## [DIRECTIONS FOR THIS TASK]
Please print the listing that follows word for word, but skip any pictures it holds.

## [DATA TO USE]

----

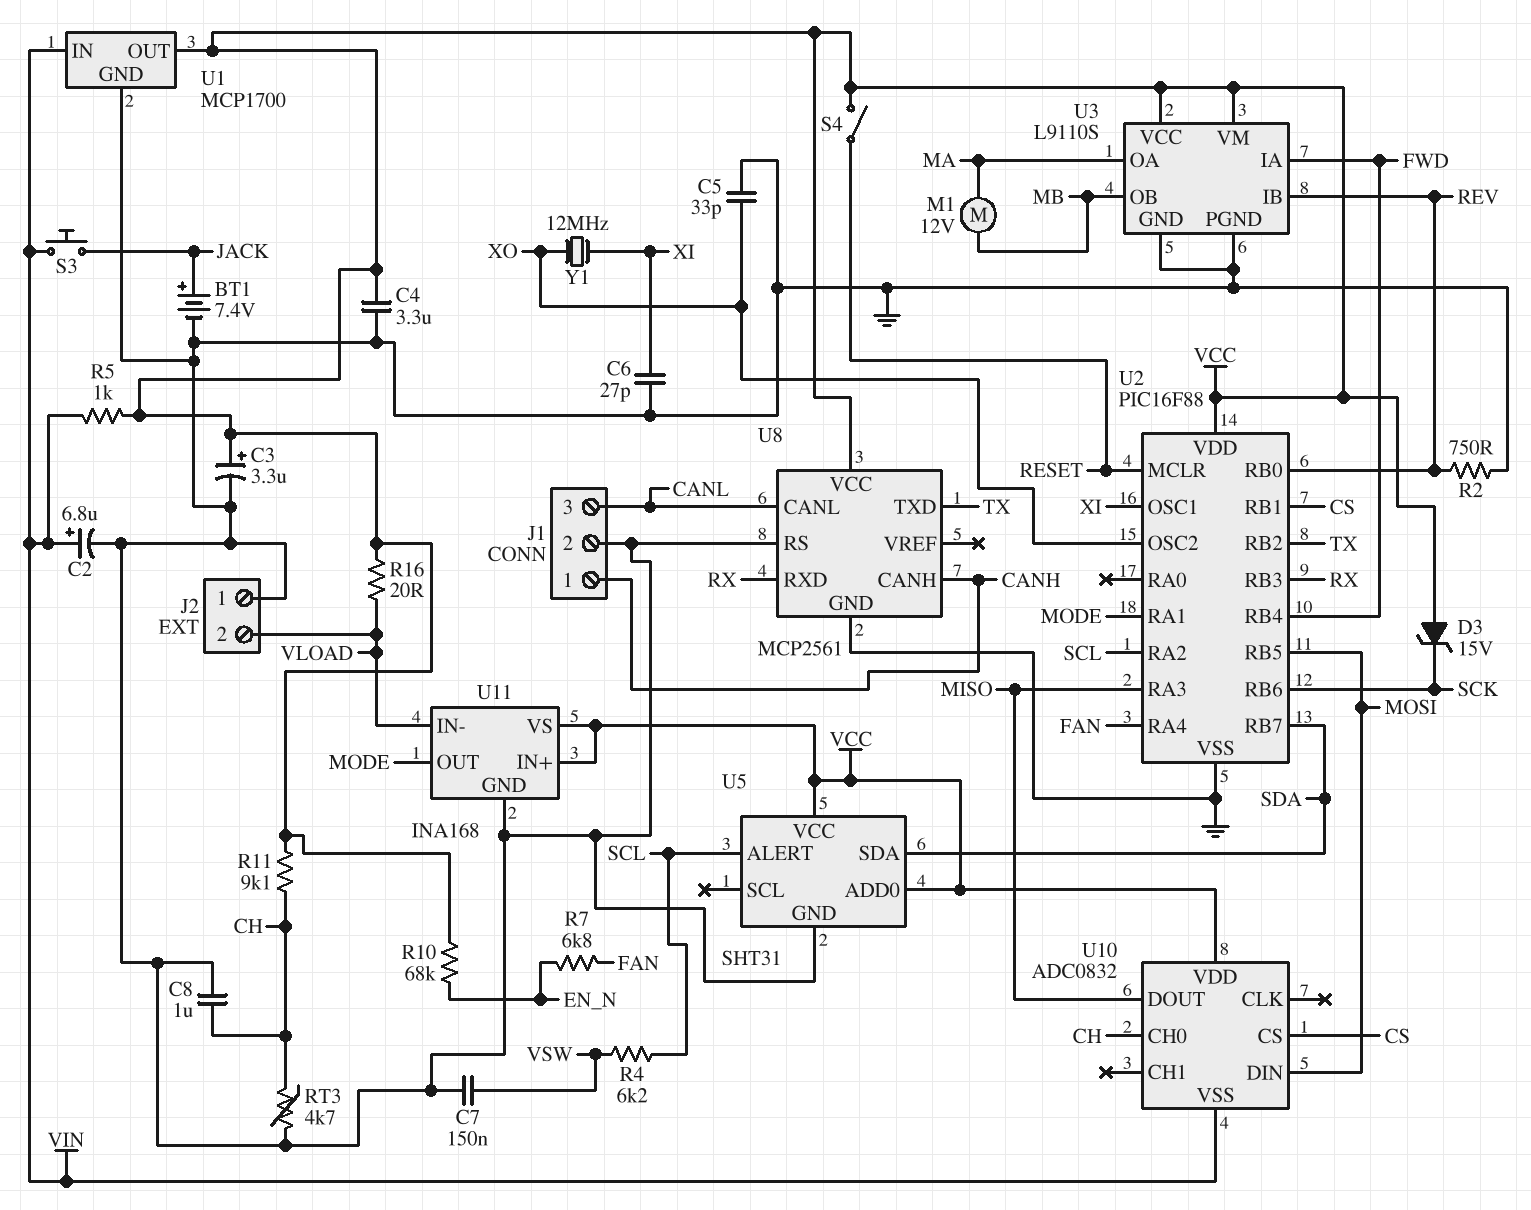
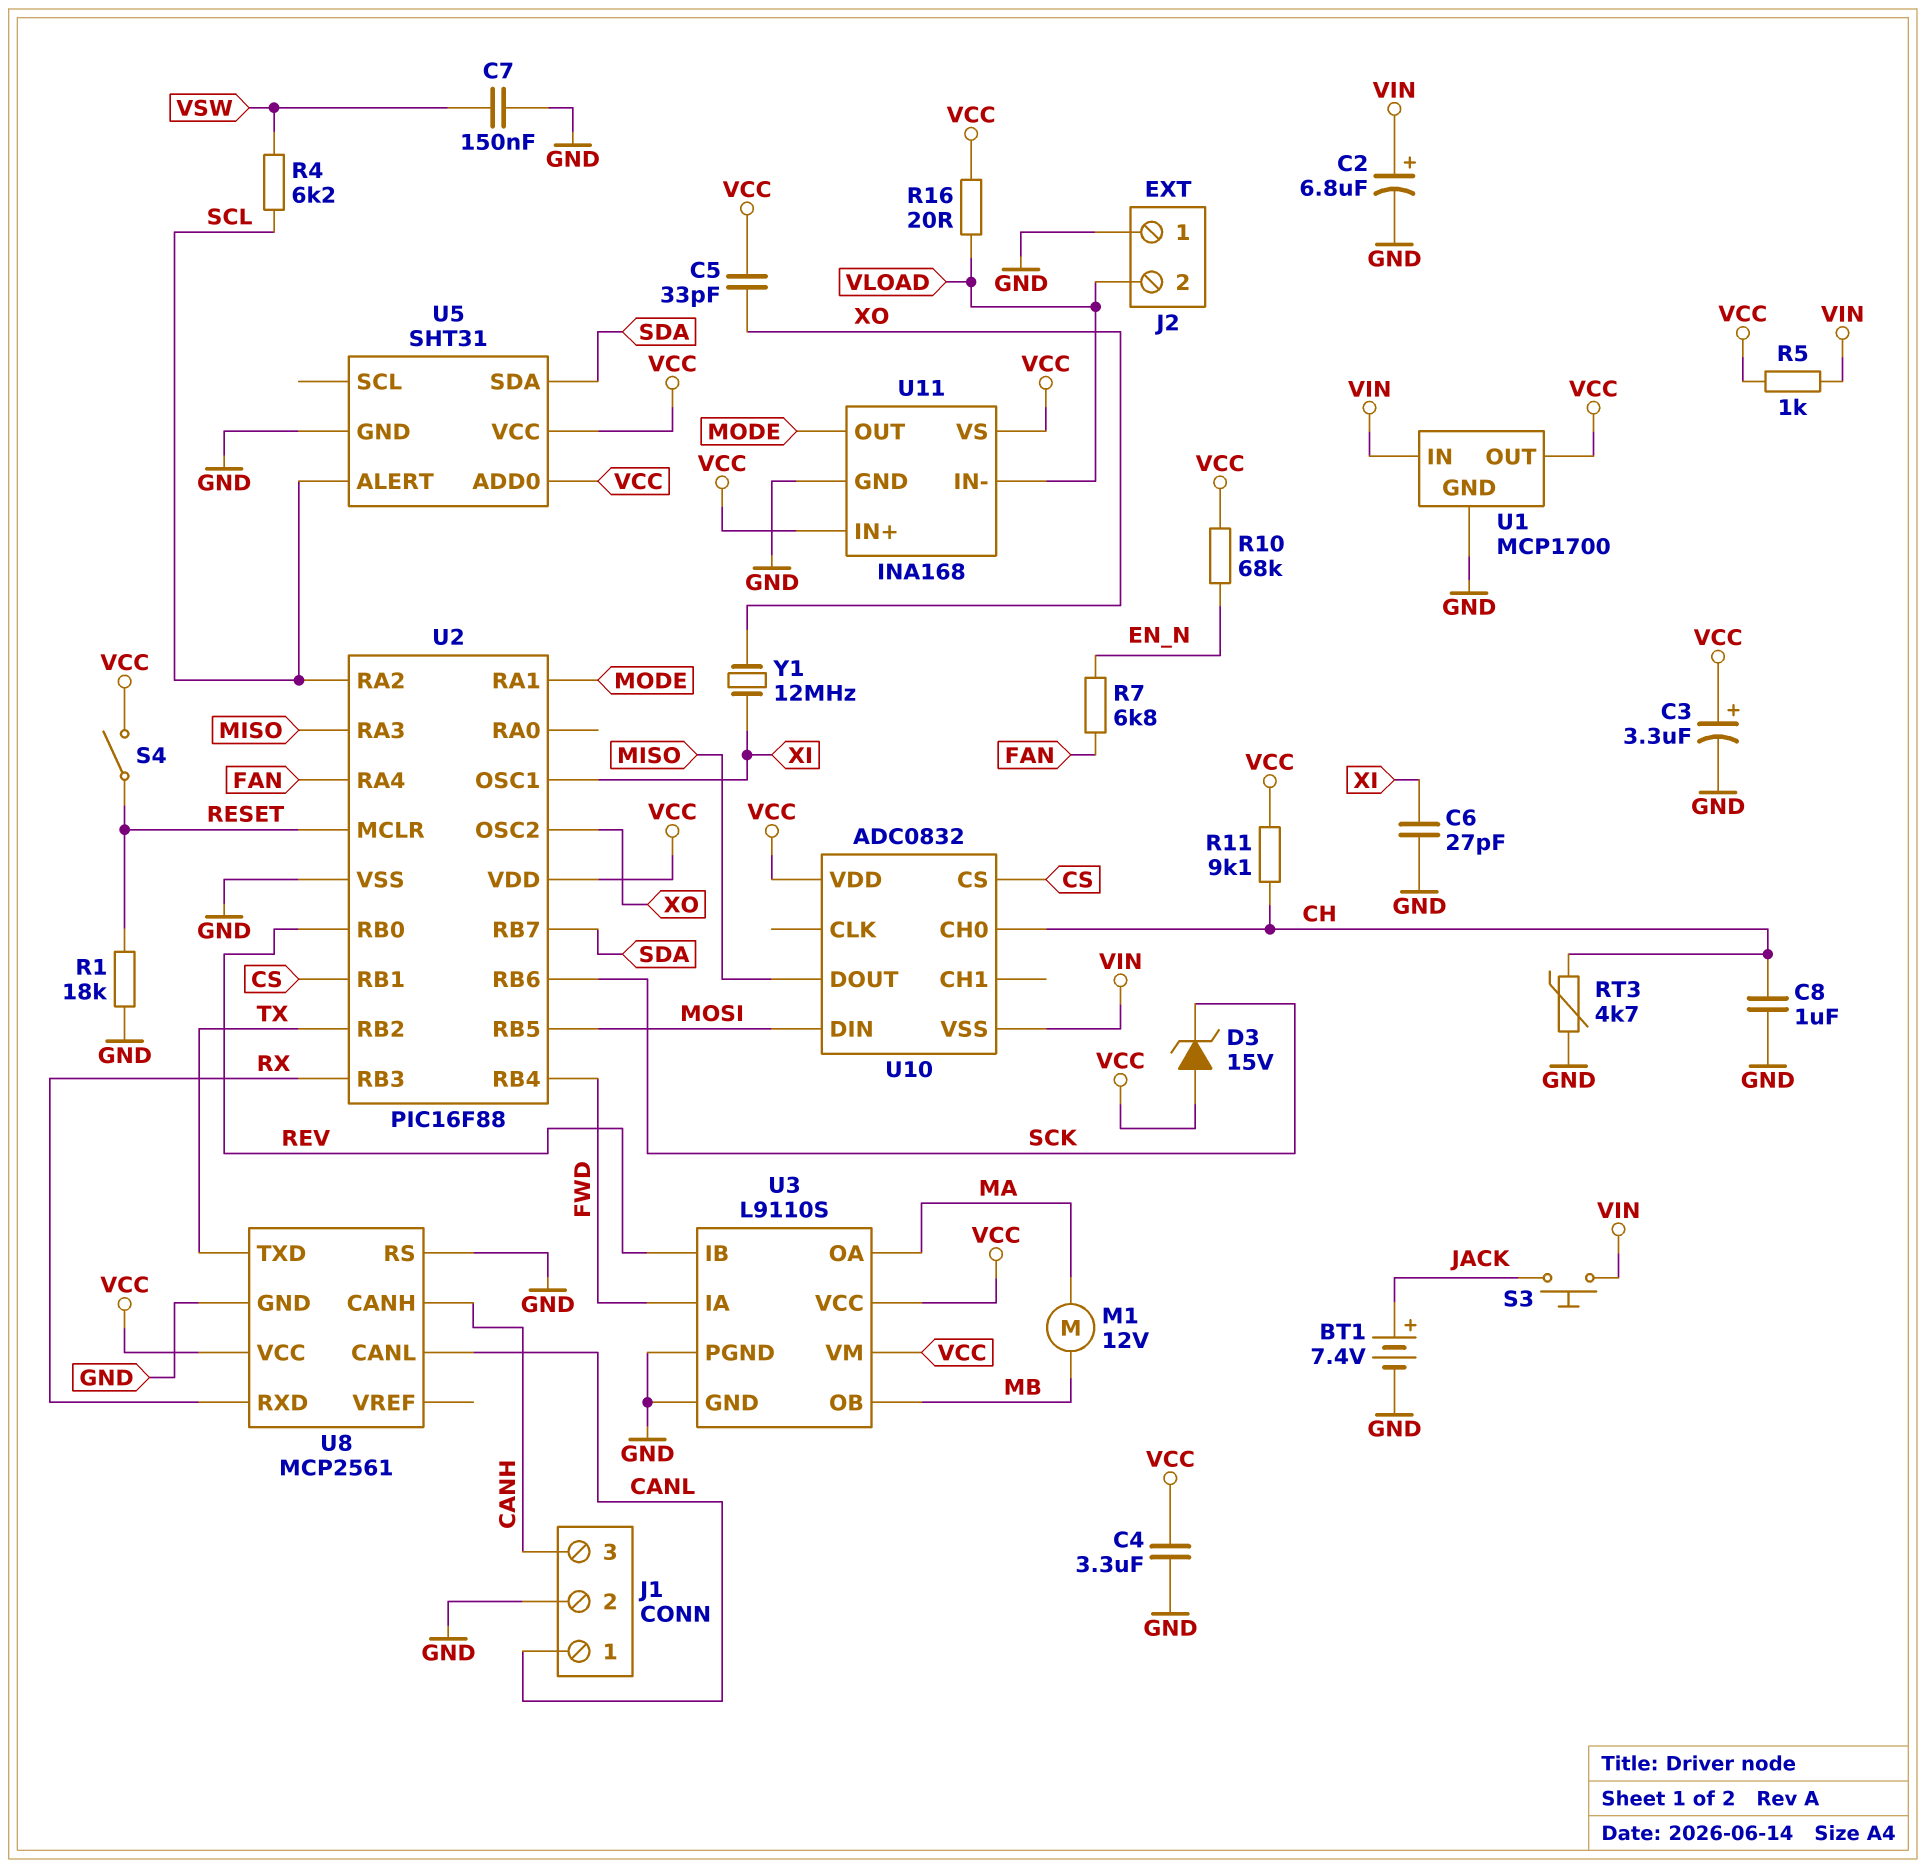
C5: 33pF (GND, XO) -> 33pF (VCC, XO)
J1 pin 1: CANH -> CANL
J1 pin 3: CANL -> CANH
R1: none -> 18k (GND, RESET)
R2: 750 (GND, REV) -> none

----

## [WRITTEN RESPONSE]
C5: 33pF (GND, XO) -> 33pF (VCC, XO)
J1 pin 1: CANH -> CANL
J1 pin 3: CANL -> CANH
R1: none -> 18k (GND, RESET)
R2: 750 (GND, REV) -> none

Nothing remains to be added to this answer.